AIM OF THE TASK: Transcribe exactly the span of lines that begins the records and ends with the line holding "black brick E2:F2", both boundary lines included.

───── WORKING DATA

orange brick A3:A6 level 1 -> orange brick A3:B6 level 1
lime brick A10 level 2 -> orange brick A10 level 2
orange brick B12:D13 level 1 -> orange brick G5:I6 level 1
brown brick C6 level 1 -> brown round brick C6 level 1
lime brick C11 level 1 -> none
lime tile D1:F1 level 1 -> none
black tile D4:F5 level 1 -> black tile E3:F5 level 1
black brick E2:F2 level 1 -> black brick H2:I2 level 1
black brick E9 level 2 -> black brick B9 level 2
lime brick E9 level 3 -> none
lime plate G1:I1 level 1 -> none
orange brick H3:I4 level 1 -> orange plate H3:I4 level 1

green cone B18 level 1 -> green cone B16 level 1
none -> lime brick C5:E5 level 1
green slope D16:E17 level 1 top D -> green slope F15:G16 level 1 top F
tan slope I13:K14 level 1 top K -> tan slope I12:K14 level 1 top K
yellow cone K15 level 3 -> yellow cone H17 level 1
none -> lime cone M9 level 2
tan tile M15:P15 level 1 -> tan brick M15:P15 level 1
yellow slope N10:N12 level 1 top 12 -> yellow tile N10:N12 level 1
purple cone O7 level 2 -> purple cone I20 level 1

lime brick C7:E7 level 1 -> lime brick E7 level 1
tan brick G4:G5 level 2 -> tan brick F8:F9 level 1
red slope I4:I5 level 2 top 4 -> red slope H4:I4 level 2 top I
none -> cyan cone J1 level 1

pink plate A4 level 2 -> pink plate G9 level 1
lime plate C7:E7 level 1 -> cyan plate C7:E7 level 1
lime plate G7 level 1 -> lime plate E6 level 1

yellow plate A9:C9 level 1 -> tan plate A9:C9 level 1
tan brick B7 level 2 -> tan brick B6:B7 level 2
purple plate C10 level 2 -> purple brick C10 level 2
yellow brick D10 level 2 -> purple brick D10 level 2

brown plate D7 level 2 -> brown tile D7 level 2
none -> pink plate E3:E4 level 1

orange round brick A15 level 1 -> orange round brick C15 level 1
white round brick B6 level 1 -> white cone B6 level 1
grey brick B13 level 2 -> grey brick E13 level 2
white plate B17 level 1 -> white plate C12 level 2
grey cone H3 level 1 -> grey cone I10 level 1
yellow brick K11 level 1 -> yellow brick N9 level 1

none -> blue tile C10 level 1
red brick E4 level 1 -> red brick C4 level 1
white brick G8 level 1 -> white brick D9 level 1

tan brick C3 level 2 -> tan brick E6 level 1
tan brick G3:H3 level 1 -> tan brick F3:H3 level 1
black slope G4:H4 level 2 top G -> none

──────────

RESPONSE:
orange brick A3:A6 level 1 -> orange brick A3:B6 level 1
lime brick A10 level 2 -> orange brick A10 level 2
orange brick B12:D13 level 1 -> orange brick G5:I6 level 1
brown brick C6 level 1 -> brown round brick C6 level 1
lime brick C11 level 1 -> none
lime tile D1:F1 level 1 -> none
black tile D4:F5 level 1 -> black tile E3:F5 level 1
black brick E2:F2 level 1 -> black brick H2:I2 level 1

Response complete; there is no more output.